Would you copy exactly the lines in the data below from the one that has "yellow teddy bear [417,17,467,106]" through the one that has "camera: 110 degrees left, 5 degrees up", dropping any pictures?

Stored entries:
--- START ---
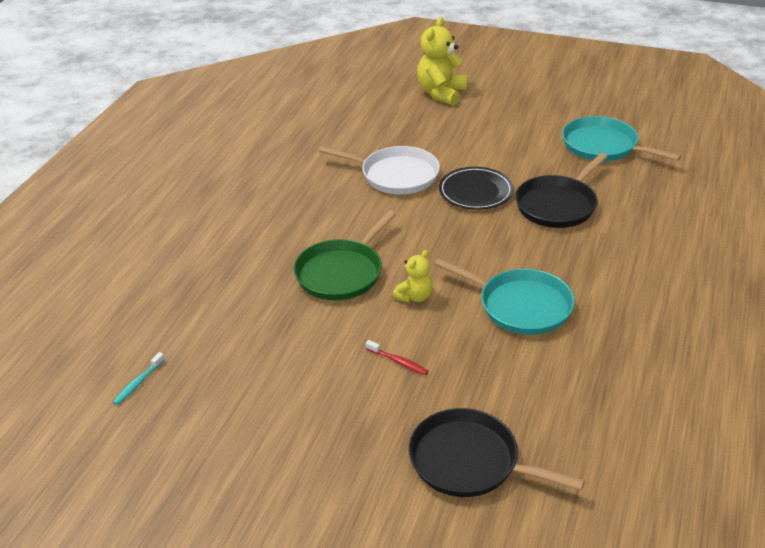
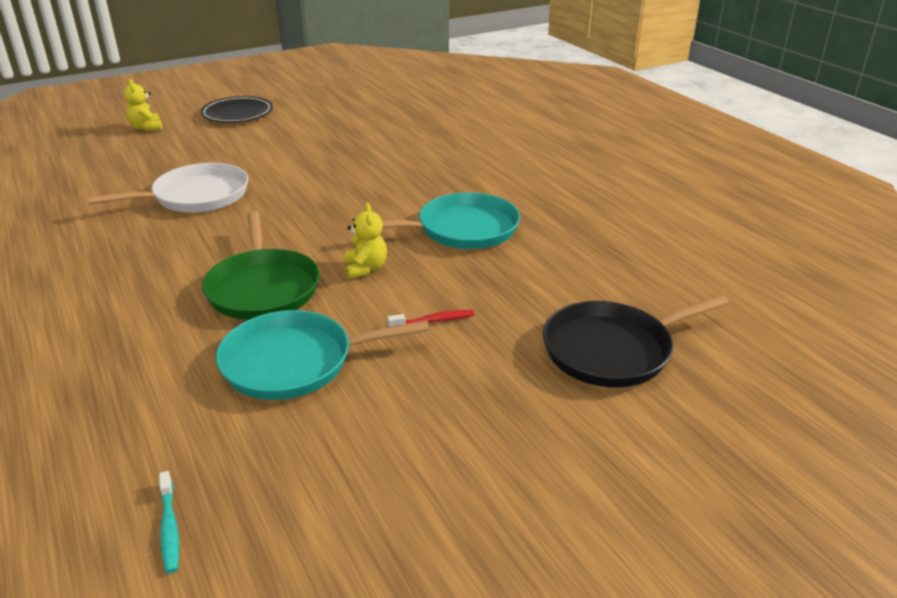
camera: 50 degrees left, 5 degrees down
yellow teddy bear [417,17,467,106] -> yellow teddy bear [124,79,162,131], size x0.56
black plate [439,167,514,210] -> black plate moved to [200,96,273,123]
black pan [515,153,608,228] -> none
turquoise pan [562,116,681,161] -> turquoise pan moved to [216,310,429,400]

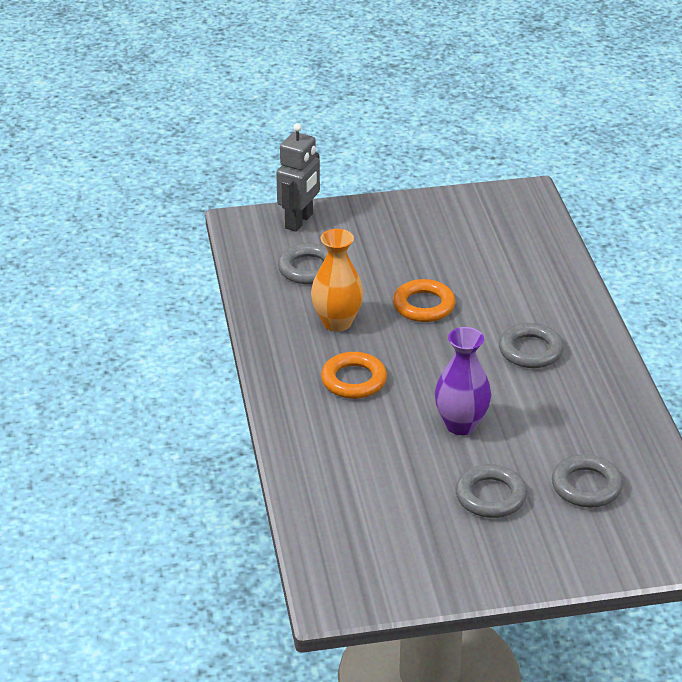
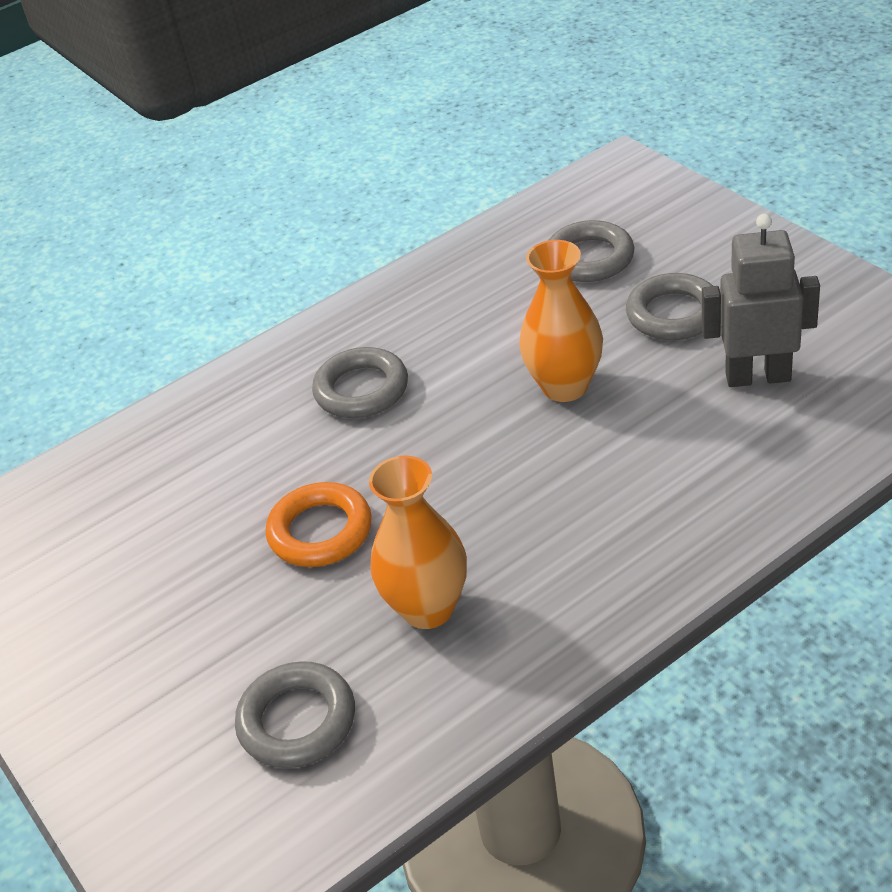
camera: 110 degrees left, 5 degrees up
grey robot [276,123,320,232] -> grey robot moved to [702,214,820,387]
orange ring [321,352,387,399] -> none
purple vase [435,327,491,435] -> orange vase [519,240,603,402]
--- END ---
__Written solution__
yellow teddy bear [417,17,467,106] -> yellow teddy bear [124,79,162,131], size x0.56
black plate [439,167,514,210] -> black plate moved to [200,96,273,123]
black pan [515,153,608,228] -> none
turquoise pan [562,116,681,161] -> turquoise pan moved to [216,310,429,400]

camera: 110 degrees left, 5 degrees up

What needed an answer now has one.